Your task
Pictures in the records below are skipped; the rest is copied exactly.

+-------+

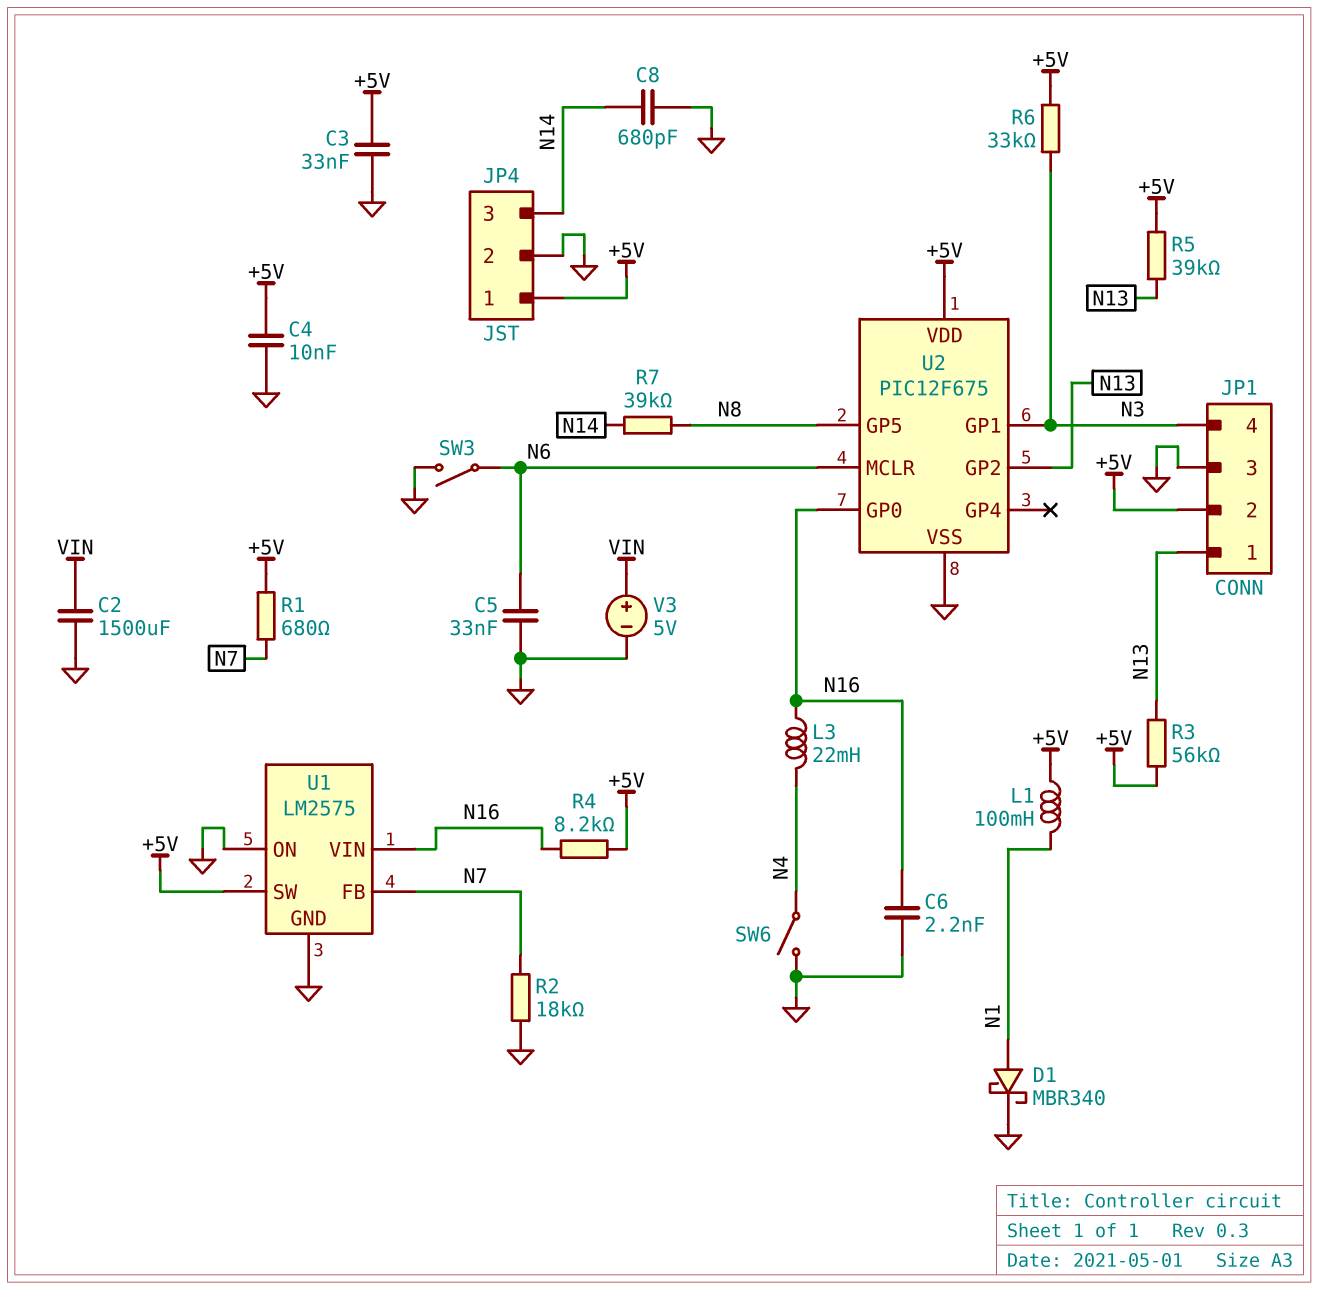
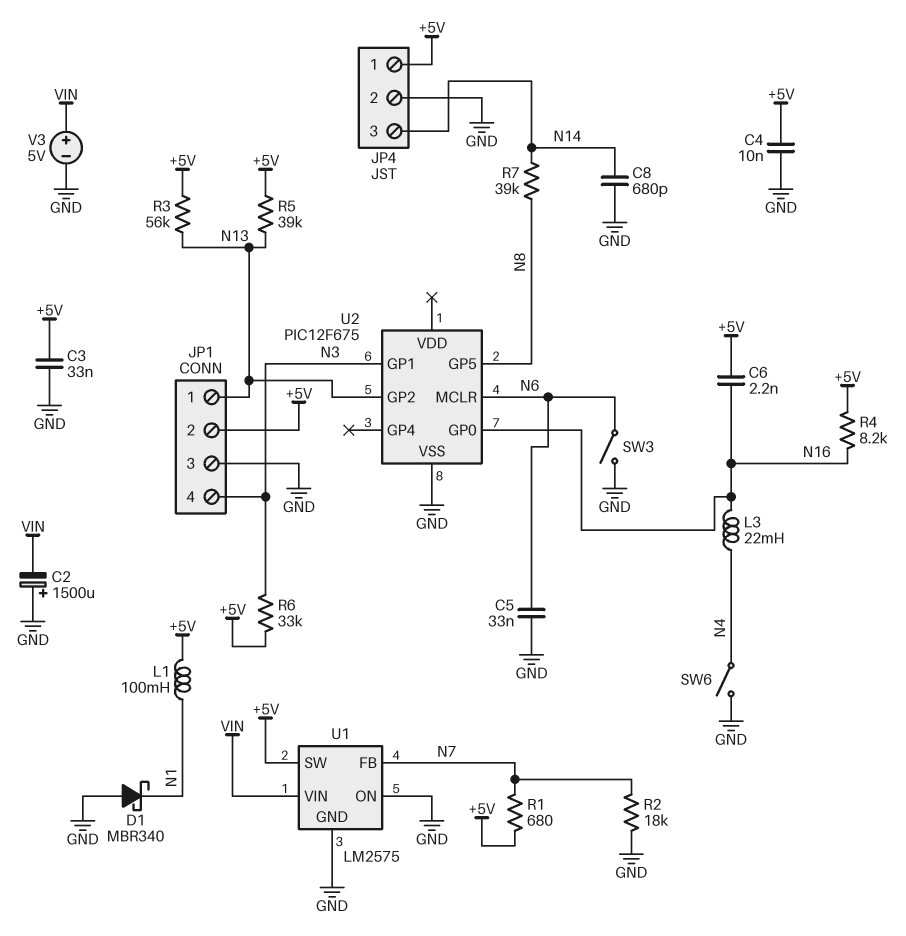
C2: 1500uF (GND, VIN) -> 1500uF (plus GND, minus VIN)
C6: 2.2nF (GND, N16) -> 2.2nF (+5V, N16)
D1: schottky MBR340 (A N1, K GND) -> schottky MBR340 (A GND, K N1)
U1 pin VIN: N16 -> VIN
U2 pin VDD: +5V -> none

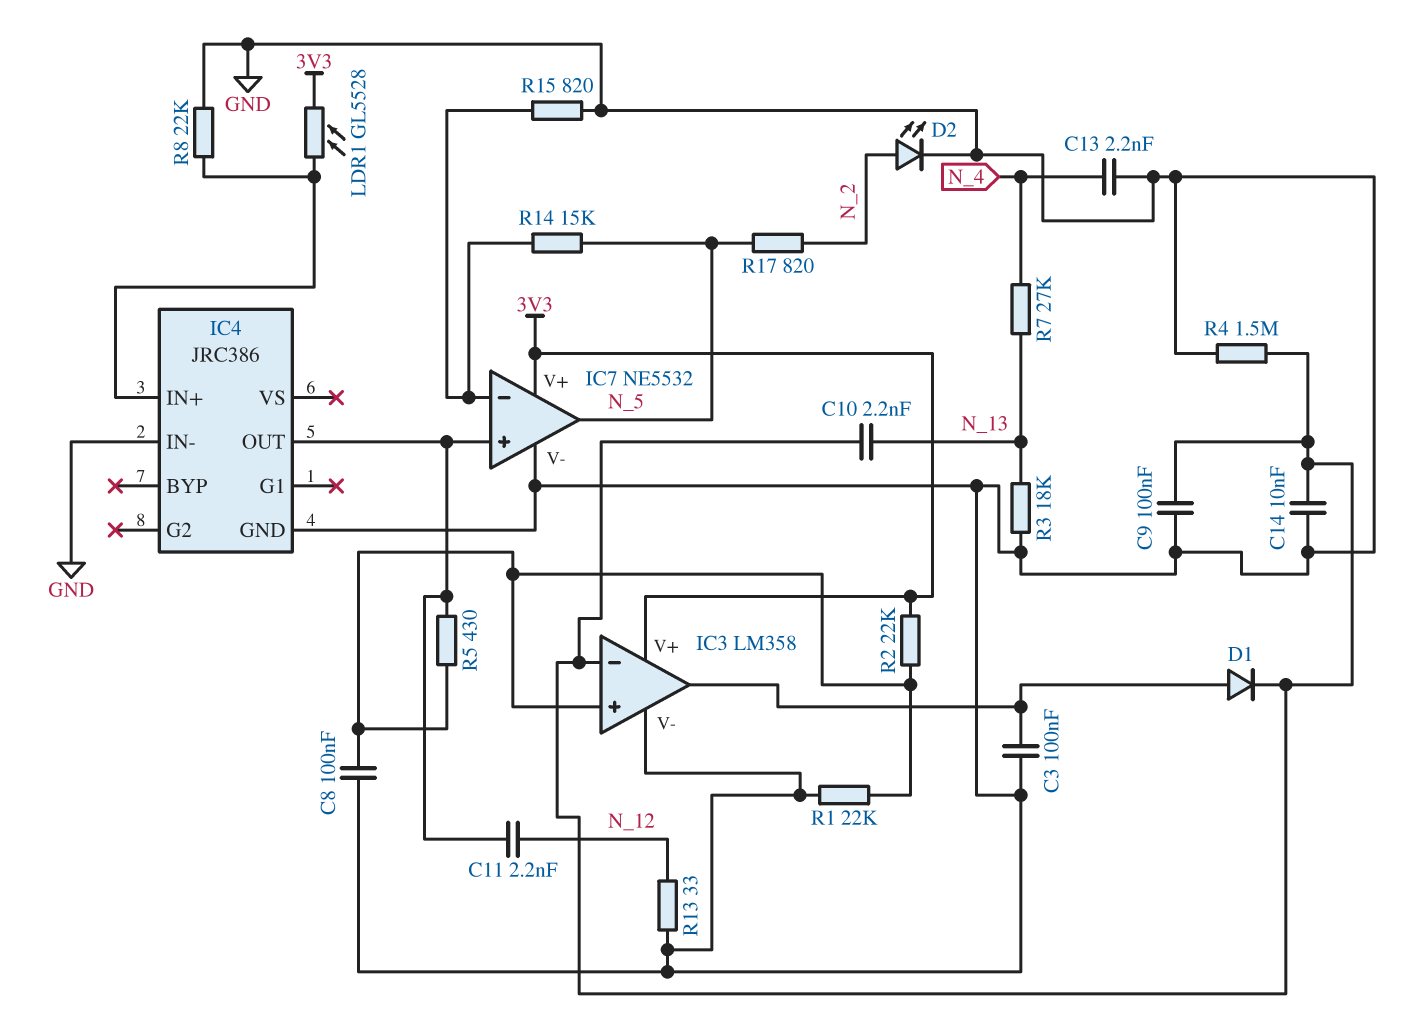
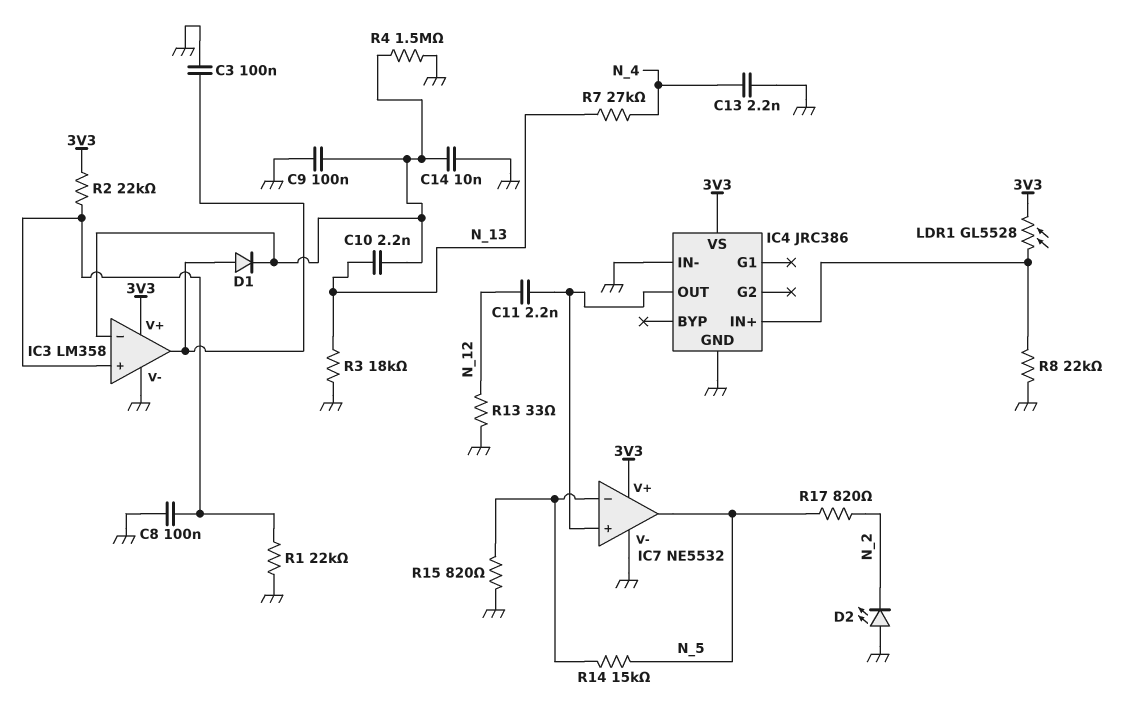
D2: LED (A N_2, K GND) -> LED (A GND, K N_2)
IC4 pin VS: none -> 3V3
R5: 430 (IC3/in+, IC4/OUT) -> none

+-------+

Response area
C2: 1500uF (GND, VIN) -> 1500uF (plus GND, minus VIN)
C6: 2.2nF (GND, N16) -> 2.2nF (+5V, N16)
D1: schottky MBR340 (A N1, K GND) -> schottky MBR340 (A GND, K N1)
U1 pin VIN: N16 -> VIN
U2 pin VDD: +5V -> none

D2: LED (A N_2, K GND) -> LED (A GND, K N_2)
IC4 pin VS: none -> 3V3
R5: 430 (IC3/in+, IC4/OUT) -> none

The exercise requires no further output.